_Problem to work on_.
Look below for the line holding "green cone H5 level 2 -> none" and the line holding "grey cone L8 level 1 -> grey cone K5 level 1". Transcribe exactly those lines and all lines between them, nothing more.

________________________

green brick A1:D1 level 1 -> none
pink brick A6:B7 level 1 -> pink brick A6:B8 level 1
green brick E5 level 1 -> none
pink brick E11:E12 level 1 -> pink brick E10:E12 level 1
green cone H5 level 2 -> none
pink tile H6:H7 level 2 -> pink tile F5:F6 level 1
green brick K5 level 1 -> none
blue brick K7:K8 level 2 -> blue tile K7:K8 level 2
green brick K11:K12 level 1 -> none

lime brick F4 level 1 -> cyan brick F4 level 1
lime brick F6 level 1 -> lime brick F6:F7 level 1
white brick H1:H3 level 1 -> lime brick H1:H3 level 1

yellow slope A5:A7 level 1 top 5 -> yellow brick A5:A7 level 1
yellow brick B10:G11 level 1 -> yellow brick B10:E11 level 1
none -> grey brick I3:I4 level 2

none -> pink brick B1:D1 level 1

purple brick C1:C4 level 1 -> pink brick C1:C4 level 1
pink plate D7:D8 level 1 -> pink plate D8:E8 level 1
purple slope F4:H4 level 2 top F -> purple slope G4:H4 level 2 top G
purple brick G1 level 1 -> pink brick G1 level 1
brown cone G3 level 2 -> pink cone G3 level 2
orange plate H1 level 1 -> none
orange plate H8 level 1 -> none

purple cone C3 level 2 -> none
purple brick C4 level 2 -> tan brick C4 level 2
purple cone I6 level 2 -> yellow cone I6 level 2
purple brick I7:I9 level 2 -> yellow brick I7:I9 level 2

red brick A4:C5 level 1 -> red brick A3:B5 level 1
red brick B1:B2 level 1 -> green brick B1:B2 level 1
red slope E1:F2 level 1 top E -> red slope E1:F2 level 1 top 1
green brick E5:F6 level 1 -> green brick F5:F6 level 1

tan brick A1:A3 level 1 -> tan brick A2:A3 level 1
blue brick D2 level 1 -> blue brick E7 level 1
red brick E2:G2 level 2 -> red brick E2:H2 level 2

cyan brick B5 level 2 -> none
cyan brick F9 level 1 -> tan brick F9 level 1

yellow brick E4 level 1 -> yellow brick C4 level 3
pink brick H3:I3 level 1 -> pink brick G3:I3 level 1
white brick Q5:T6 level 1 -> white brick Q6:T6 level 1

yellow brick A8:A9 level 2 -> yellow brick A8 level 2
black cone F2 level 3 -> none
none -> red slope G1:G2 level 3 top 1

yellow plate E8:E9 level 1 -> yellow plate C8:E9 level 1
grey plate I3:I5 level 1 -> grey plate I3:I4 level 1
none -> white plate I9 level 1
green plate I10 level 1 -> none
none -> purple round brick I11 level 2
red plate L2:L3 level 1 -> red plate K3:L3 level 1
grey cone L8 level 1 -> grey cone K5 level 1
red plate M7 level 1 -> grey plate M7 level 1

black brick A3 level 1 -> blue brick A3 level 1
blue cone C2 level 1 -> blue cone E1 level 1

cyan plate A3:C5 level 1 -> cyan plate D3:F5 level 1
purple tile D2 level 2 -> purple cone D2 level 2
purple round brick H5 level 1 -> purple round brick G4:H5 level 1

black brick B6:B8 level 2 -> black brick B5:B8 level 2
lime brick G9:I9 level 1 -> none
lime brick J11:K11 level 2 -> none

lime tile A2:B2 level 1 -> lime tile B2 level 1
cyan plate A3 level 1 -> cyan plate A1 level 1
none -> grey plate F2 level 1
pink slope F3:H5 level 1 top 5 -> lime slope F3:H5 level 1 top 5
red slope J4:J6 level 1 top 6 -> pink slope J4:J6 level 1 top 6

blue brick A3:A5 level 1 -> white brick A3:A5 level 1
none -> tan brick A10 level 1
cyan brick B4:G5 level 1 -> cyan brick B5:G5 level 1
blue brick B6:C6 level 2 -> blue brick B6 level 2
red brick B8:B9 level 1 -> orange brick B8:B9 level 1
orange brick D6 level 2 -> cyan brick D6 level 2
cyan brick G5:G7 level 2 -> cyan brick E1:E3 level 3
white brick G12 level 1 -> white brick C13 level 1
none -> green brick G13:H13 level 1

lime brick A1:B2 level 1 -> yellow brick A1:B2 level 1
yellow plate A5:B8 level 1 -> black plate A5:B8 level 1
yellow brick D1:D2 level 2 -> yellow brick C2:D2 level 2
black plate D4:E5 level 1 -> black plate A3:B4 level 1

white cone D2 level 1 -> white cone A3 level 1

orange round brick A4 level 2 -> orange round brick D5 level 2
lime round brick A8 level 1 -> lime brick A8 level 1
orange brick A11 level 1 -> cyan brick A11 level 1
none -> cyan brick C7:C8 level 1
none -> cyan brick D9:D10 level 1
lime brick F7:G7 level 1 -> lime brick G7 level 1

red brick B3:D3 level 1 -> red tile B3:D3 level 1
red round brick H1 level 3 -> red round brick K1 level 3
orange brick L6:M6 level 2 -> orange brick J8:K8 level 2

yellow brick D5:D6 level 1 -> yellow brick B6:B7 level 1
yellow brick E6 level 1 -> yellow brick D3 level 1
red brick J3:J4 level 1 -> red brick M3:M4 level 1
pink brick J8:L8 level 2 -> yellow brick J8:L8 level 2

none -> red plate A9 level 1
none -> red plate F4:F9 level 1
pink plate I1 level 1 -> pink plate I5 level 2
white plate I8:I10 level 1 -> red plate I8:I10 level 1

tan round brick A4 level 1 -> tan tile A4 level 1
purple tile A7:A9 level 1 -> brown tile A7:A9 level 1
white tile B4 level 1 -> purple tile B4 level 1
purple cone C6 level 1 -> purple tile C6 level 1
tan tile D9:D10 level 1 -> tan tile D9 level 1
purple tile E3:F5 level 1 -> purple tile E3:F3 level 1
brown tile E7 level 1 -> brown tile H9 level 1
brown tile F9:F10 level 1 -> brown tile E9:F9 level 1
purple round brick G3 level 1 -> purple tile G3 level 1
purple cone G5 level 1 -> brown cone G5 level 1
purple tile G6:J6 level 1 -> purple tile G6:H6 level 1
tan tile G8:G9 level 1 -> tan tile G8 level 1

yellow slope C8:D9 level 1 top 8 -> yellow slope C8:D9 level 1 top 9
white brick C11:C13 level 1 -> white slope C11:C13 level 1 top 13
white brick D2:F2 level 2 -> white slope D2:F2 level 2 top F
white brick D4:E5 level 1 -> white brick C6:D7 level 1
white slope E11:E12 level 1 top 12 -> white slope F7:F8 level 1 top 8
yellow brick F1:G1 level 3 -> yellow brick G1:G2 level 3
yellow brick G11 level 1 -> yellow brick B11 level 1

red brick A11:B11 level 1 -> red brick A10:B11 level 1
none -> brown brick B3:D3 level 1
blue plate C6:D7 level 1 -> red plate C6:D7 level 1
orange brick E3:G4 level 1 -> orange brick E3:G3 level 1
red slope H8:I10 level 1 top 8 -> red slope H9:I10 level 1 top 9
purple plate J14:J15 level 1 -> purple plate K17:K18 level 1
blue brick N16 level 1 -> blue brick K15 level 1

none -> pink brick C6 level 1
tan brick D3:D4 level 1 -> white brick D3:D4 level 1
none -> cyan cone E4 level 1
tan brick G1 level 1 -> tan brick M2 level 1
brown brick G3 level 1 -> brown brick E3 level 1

________________________

_Response to the task_.
green cone H5 level 2 -> none
pink tile H6:H7 level 2 -> pink tile F5:F6 level 1
green brick K5 level 1 -> none
blue brick K7:K8 level 2 -> blue tile K7:K8 level 2
green brick K11:K12 level 1 -> none

lime brick F4 level 1 -> cyan brick F4 level 1
lime brick F6 level 1 -> lime brick F6:F7 level 1
white brick H1:H3 level 1 -> lime brick H1:H3 level 1

yellow slope A5:A7 level 1 top 5 -> yellow brick A5:A7 level 1
yellow brick B10:G11 level 1 -> yellow brick B10:E11 level 1
none -> grey brick I3:I4 level 2

none -> pink brick B1:D1 level 1

purple brick C1:C4 level 1 -> pink brick C1:C4 level 1
pink plate D7:D8 level 1 -> pink plate D8:E8 level 1
purple slope F4:H4 level 2 top F -> purple slope G4:H4 level 2 top G
purple brick G1 level 1 -> pink brick G1 level 1
brown cone G3 level 2 -> pink cone G3 level 2
orange plate H1 level 1 -> none
orange plate H8 level 1 -> none

purple cone C3 level 2 -> none
purple brick C4 level 2 -> tan brick C4 level 2
purple cone I6 level 2 -> yellow cone I6 level 2
purple brick I7:I9 level 2 -> yellow brick I7:I9 level 2

red brick A4:C5 level 1 -> red brick A3:B5 level 1
red brick B1:B2 level 1 -> green brick B1:B2 level 1
red slope E1:F2 level 1 top E -> red slope E1:F2 level 1 top 1
green brick E5:F6 level 1 -> green brick F5:F6 level 1

tan brick A1:A3 level 1 -> tan brick A2:A3 level 1
blue brick D2 level 1 -> blue brick E7 level 1
red brick E2:G2 level 2 -> red brick E2:H2 level 2

cyan brick B5 level 2 -> none
cyan brick F9 level 1 -> tan brick F9 level 1

yellow brick E4 level 1 -> yellow brick C4 level 3
pink brick H3:I3 level 1 -> pink brick G3:I3 level 1
white brick Q5:T6 level 1 -> white brick Q6:T6 level 1

yellow brick A8:A9 level 2 -> yellow brick A8 level 2
black cone F2 level 3 -> none
none -> red slope G1:G2 level 3 top 1

yellow plate E8:E9 level 1 -> yellow plate C8:E9 level 1
grey plate I3:I5 level 1 -> grey plate I3:I4 level 1
none -> white plate I9 level 1
green plate I10 level 1 -> none
none -> purple round brick I11 level 2
red plate L2:L3 level 1 -> red plate K3:L3 level 1
grey cone L8 level 1 -> grey cone K5 level 1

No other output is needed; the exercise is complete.